RECORDS FOR THIS TASK:

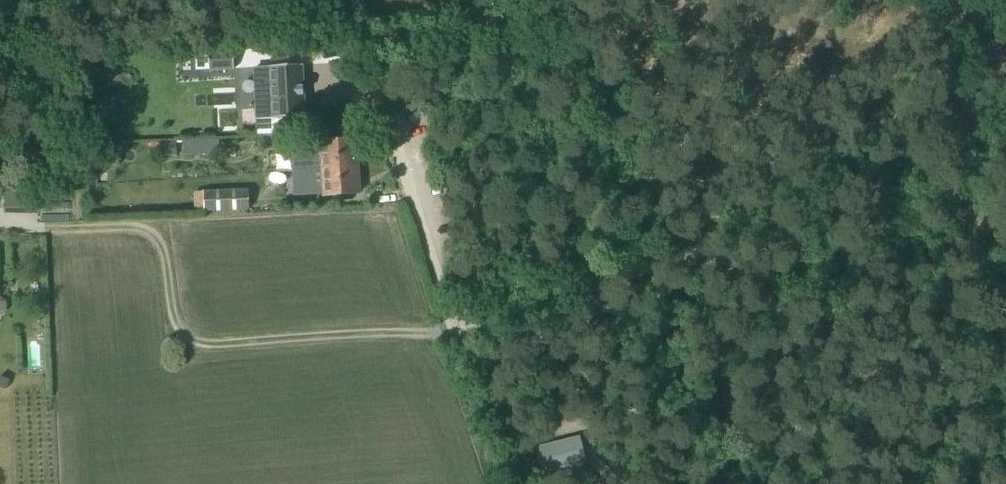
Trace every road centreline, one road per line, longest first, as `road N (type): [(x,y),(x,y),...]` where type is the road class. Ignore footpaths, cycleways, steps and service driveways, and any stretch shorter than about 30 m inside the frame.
road 1 (unclassified): [(453,329),(690,257),(727,265)]
road 2 (unclassified): [(453,329),(386,135),(363,84),(354,87)]
road 3 (unclassified): [(835,483),(792,353),(758,292),(727,265)]

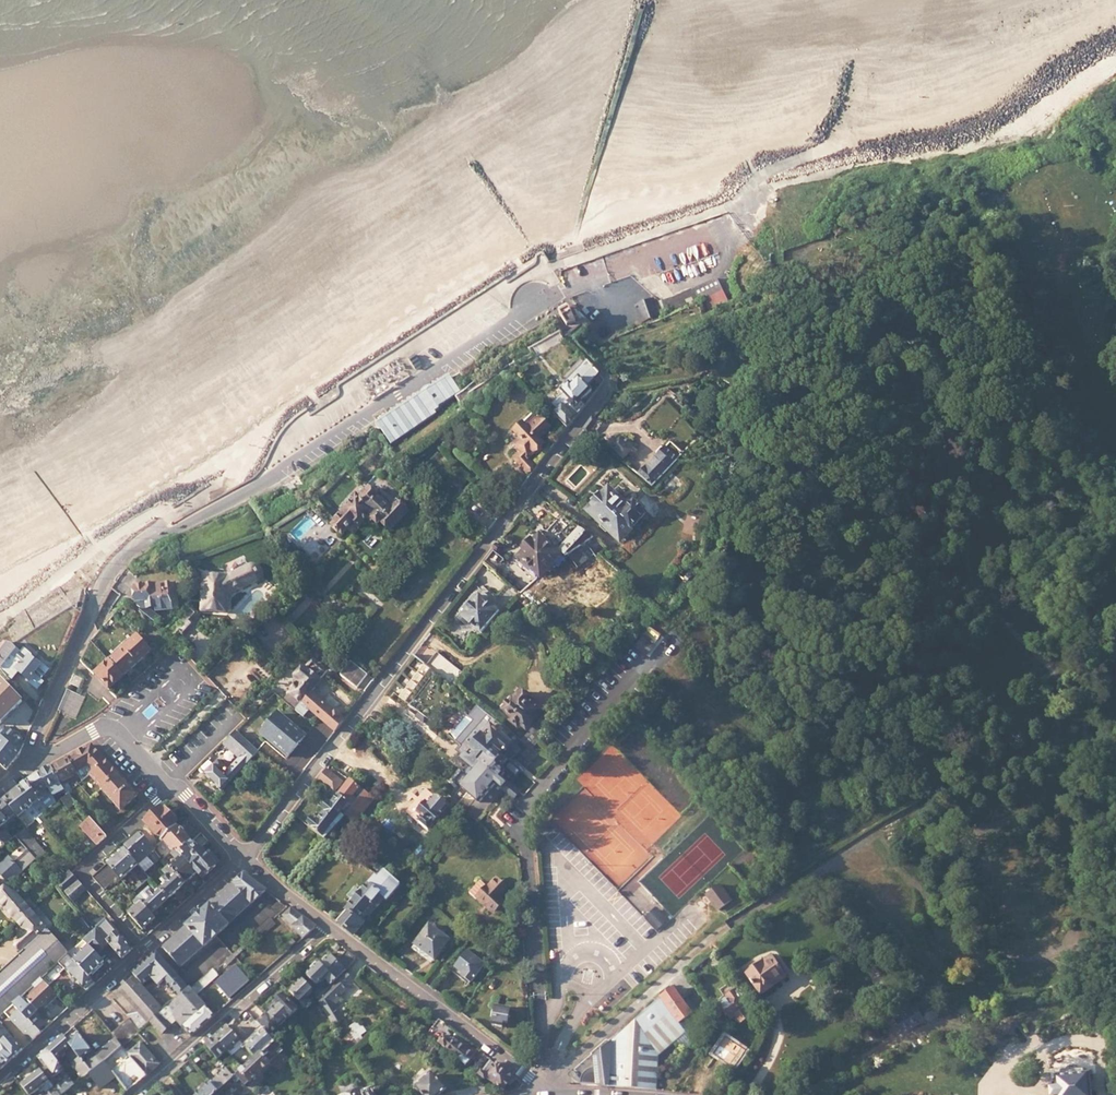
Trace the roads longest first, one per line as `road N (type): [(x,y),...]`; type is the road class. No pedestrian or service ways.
road 1 (residential): [(34,761),(32,749),(111,568),(147,538),(243,492),(544,297)]
road 2 (residential): [(609,390),(245,856)]
road 3 (residential): [(329,926),(552,1094)]
road 4 (residential): [(136,1094),(329,926)]
road 5 (residential): [(146,945),(85,868),(170,784)]
road 6 (residential): [(146,945),(0,1079)]
road 7 (residential): [(34,761),(107,725),(170,784)]
road 8 (residential): [(245,856),(146,945)]

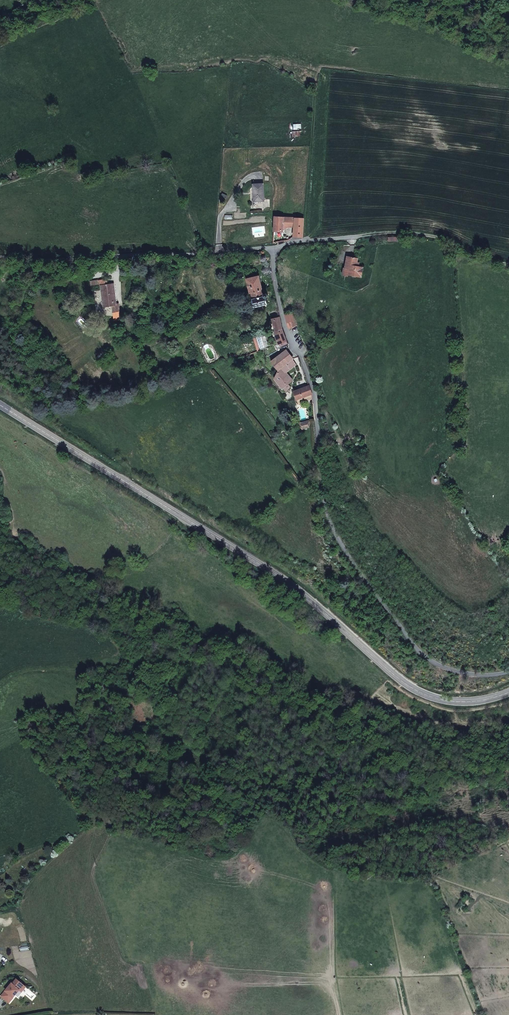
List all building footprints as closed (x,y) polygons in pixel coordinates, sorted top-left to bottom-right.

TASK ITEM: Print the material above exactly, skipping its images.

WRITTEN REPLY:
Trace every road centreline, one road per line, longest first, as `road N (type): [(x,y),(x,y),...]` where type is the road class. Ignore footpaths, cycleways, steps and service driveways, and any stretch shorter than about 30 m inside the frame.
road 1 (unclassified): [(453,329),(690,257),(727,265)]
road 2 (unclassified): [(453,329),(386,135),(363,84),(354,87)]
road 3 (unclassified): [(835,483),(792,353),(758,292),(727,265)]

Trace the roads longest first, one per line as `road N (type): [(x,y),...]`; type is the road class. No pedestrian or service ways.
road 1 (residential): [(34,761),(32,749),(111,568),(147,538),(243,492),(544,297)]
road 2 (residential): [(609,390),(245,856)]
road 3 (residential): [(329,926),(552,1094)]
road 4 (residential): [(136,1094),(329,926)]
road 5 (residential): [(146,945),(85,868),(170,784)]
road 6 (residential): [(146,945),(0,1079)]
road 7 (residential): [(34,761),(107,725),(170,784)]
road 8 (residential): [(245,856),(146,945)]

List all building footprints as closed (x,y) polygons in pixel coordinates, sorted top-left to bottom-right.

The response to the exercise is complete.